> _Task goal_:
Transcribe exactly, please, the lines from the one containing "puchar [brązowy] <491,403,593,505>" through the end of the records below, and leave out the pictures.

::: Records provided

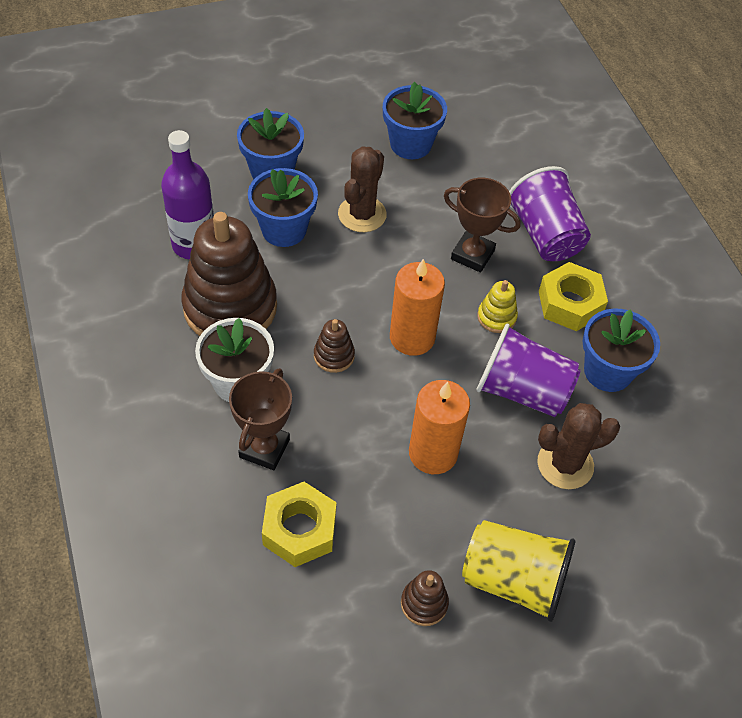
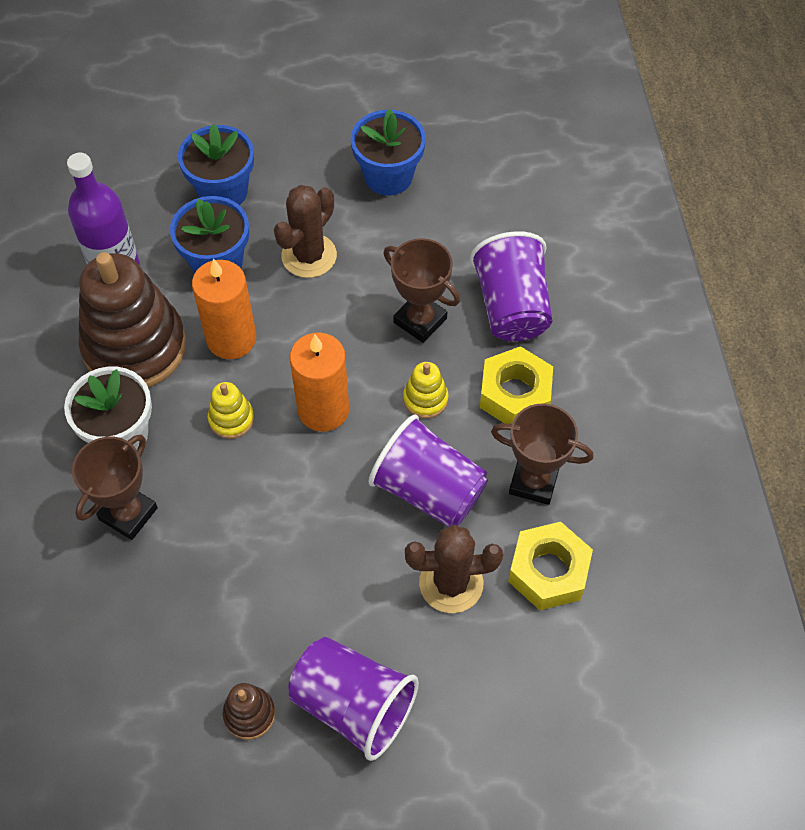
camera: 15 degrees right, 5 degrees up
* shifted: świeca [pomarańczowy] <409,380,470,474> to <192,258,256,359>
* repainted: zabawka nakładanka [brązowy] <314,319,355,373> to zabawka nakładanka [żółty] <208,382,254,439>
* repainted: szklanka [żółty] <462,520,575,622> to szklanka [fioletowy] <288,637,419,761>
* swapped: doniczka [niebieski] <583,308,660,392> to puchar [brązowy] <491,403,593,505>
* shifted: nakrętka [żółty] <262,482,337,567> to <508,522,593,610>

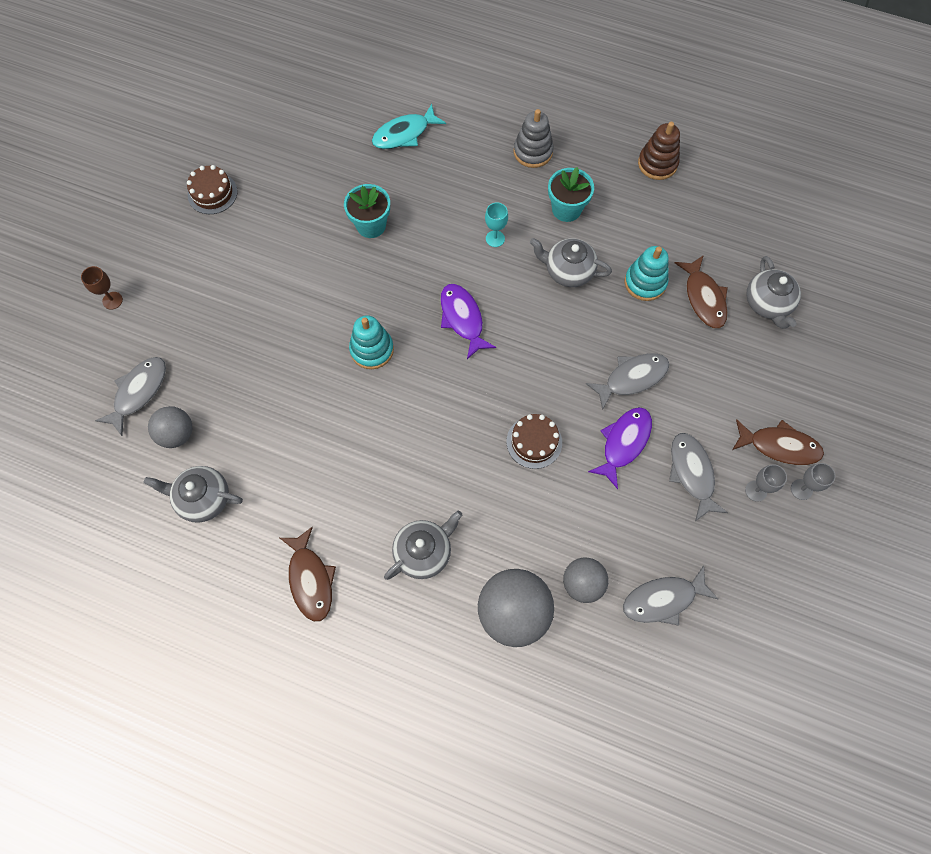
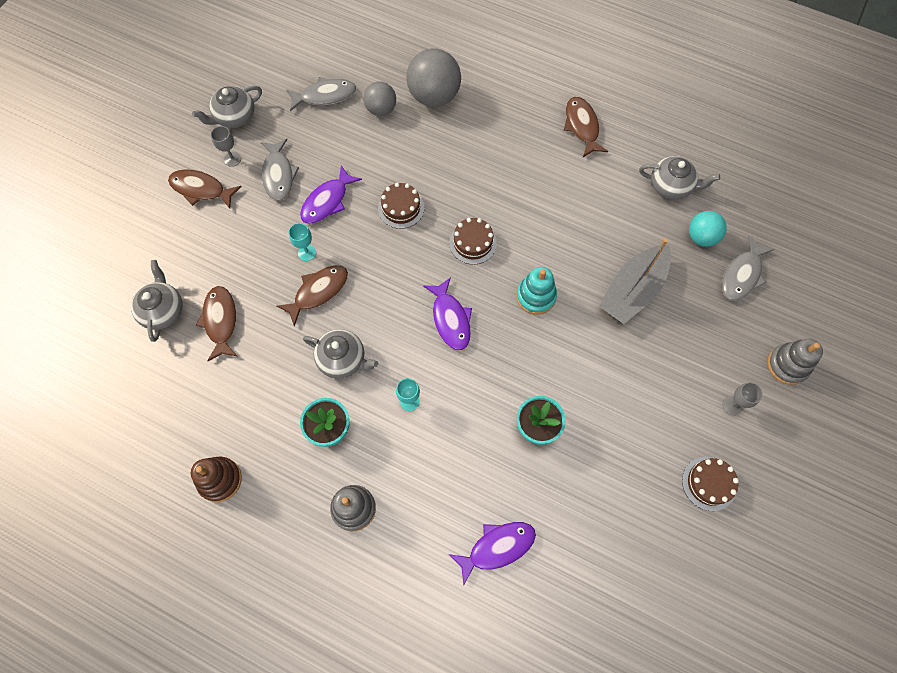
camera: 175 degrees left, 0 degrees up
* shifted: imbryk [szary] <384,511,462,580> to <192,86,262,128>
* new: ryba [brązowy] <276,265,348,327>
* swapped: ryba [szary] <586,353,670,410> to kielich [turkusowy] <288,223,316,261>
* new: tort [brązowy] <449,218,497,265>
* repainted: ryba [turkusowy] <372,104,446,149> to ryba [fioletowy] <449,522,536,586>
* new: łódka [szary] <599,238,671,324>
* repainted: piłka [szary] <148,406,192,448> to piłka [turkusowy] <689,211,727,247>
* shifted: kielich [szary] <791,463,836,500> to <723,382,763,415>
* swapped: kielich [brązowy] <81,266,123,310> to zabawka nakładanka [szary] <767,338,823,385>
* gone: zabawka nakładanka [turkusowy] <624,246,669,301>

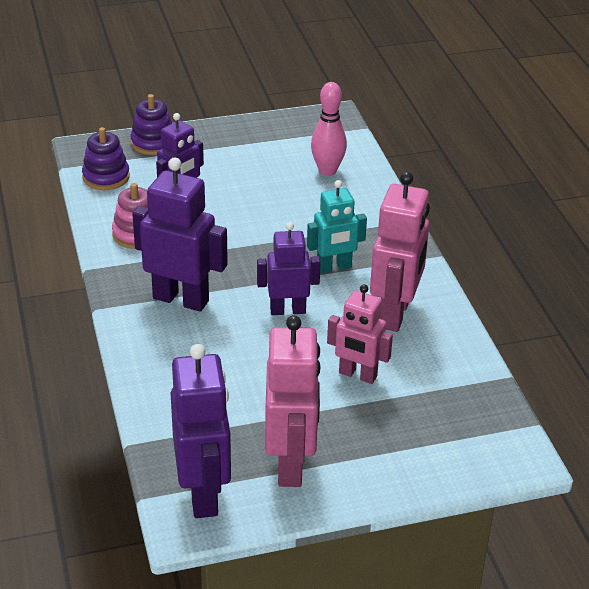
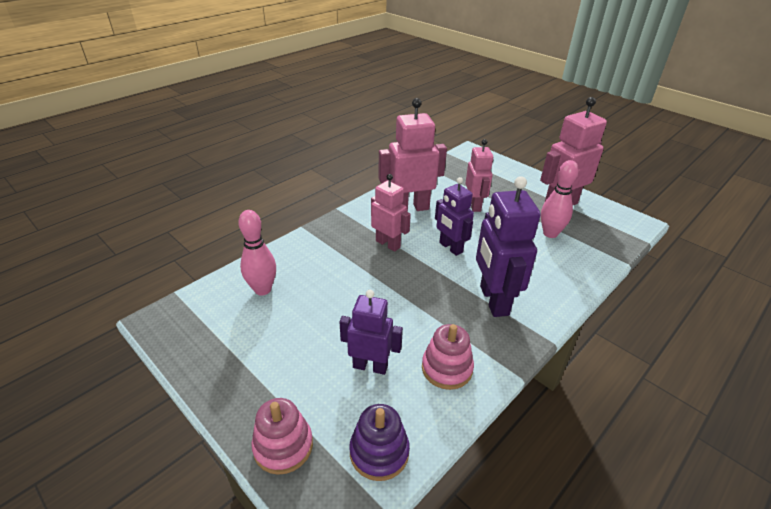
camera: 120 degrees left, 0 degrees up
* repainted: zabawka nakładanka [fioletowy] <130,94,172,155> to zabawka nakładanka [różowy] <251,398,313,475>
* repainted: robot [turkusowy] <307,180,367,274> to robot [różowy] <371,174,411,252>
* new: kręgiel [różowy] <541,160,578,238>
* gone: robot [fioletowy] <171,344,231,518>

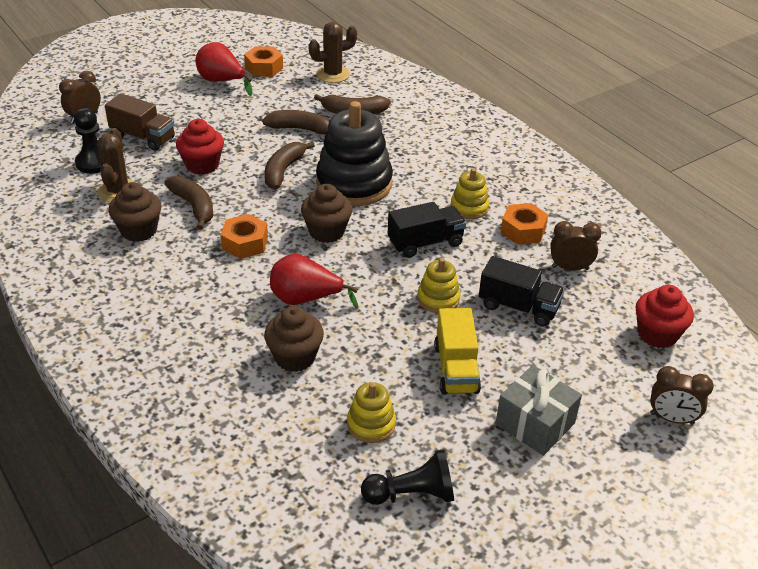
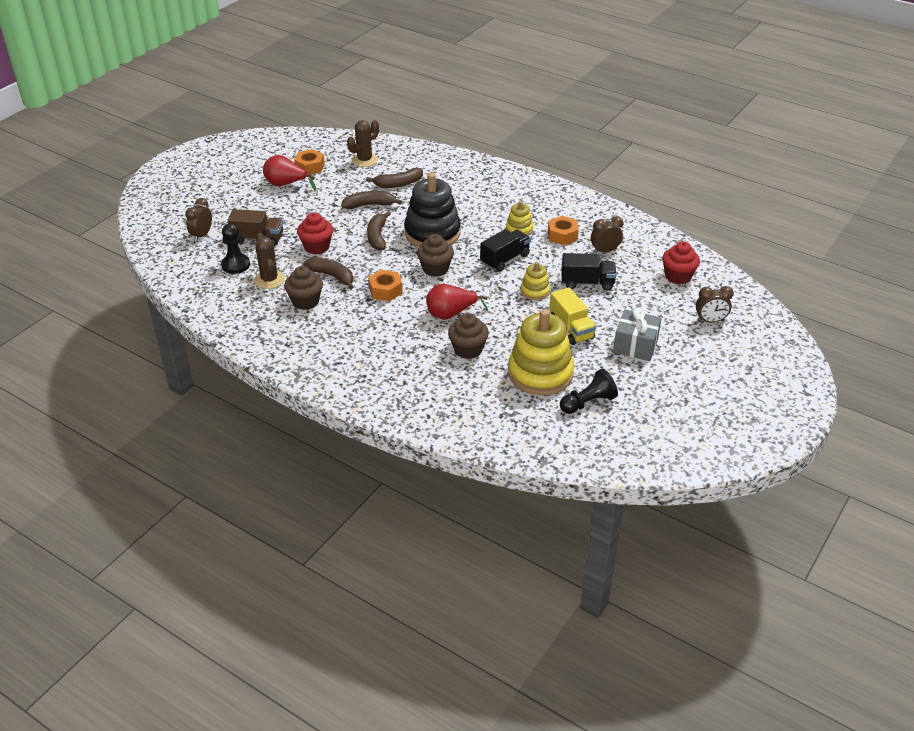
camera: 20 degrees left, 0 degrees up
* scaled: zabawka nakładanka [żółty] <347,382,396,443> = <508,309,574,395> x2.04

::::::

> _Result of the exercise_:
* swapped: doniczka [niebieski] <583,308,660,392> to puchar [brązowy] <491,403,593,505>
* shifted: nakrętka [żółty] <262,482,337,567> to <508,522,593,610>

camera: 175 degrees left, 0 degrees up
* shifted: imbryk [szary] <384,511,462,580> to <192,86,262,128>
* new: ryba [brązowy] <276,265,348,327>
* swapped: ryba [szary] <586,353,670,410> to kielich [turkusowy] <288,223,316,261>
* new: tort [brązowy] <449,218,497,265>
* repainted: ryba [turkusowy] <372,104,446,149> to ryba [fioletowy] <449,522,536,586>
* new: łódka [szary] <599,238,671,324>
* repainted: piłka [szary] <148,406,192,448> to piłka [turkusowy] <689,211,727,247>
* shifted: kielich [szary] <791,463,836,500> to <723,382,763,415>
* swapped: kielich [brązowy] <81,266,123,310> to zabawka nakładanka [szary] <767,338,823,385>
* gone: zabawka nakładanka [turkusowy] <624,246,669,301>

camera: 120 degrees left, 0 degrees up
* repainted: zabawka nakładanka [fioletowy] <130,94,172,155> to zabawka nakładanka [różowy] <251,398,313,475>
* repainted: robot [turkusowy] <307,180,367,274> to robot [różowy] <371,174,411,252>
* new: kręgiel [różowy] <541,160,578,238>
* gone: robot [fioletowy] <171,344,231,518>

camera: 20 degrees left, 0 degrees up
* scaled: zabawka nakładanka [żółty] <347,382,396,443> = <508,309,574,395> x2.04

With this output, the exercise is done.